**Work item:** Every line from the line containing "(276, 243) = (225, 235): green" through the final line below is to be repeated exactly; no other line is.

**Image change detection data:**
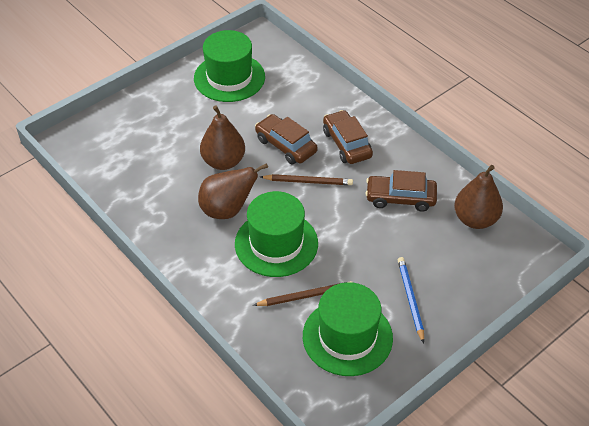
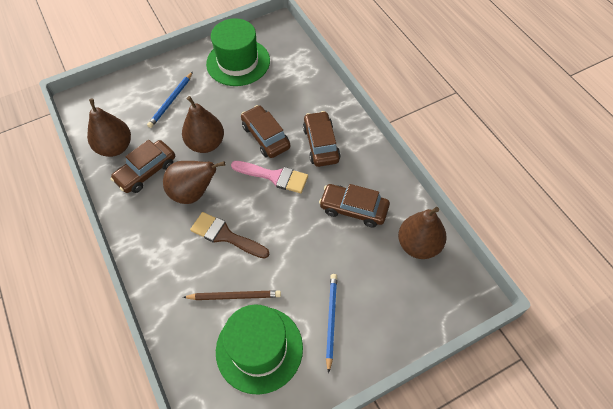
camera: 15 degrees right, 10 degrees up
(123, 180) = (115, 147): none -> brown pear
(167, 198) = (146, 171): none -> brown car
(169, 126) = (171, 101): none -> blue pencil
(276, 243) = (225, 235): green hat -> brown brush
(308, 181) = (274, 176): brown pencil -> pink brush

**Reply:**
(276, 243) = (225, 235): green hat -> brown brush
(308, 181) = (274, 176): brown pencil -> pink brush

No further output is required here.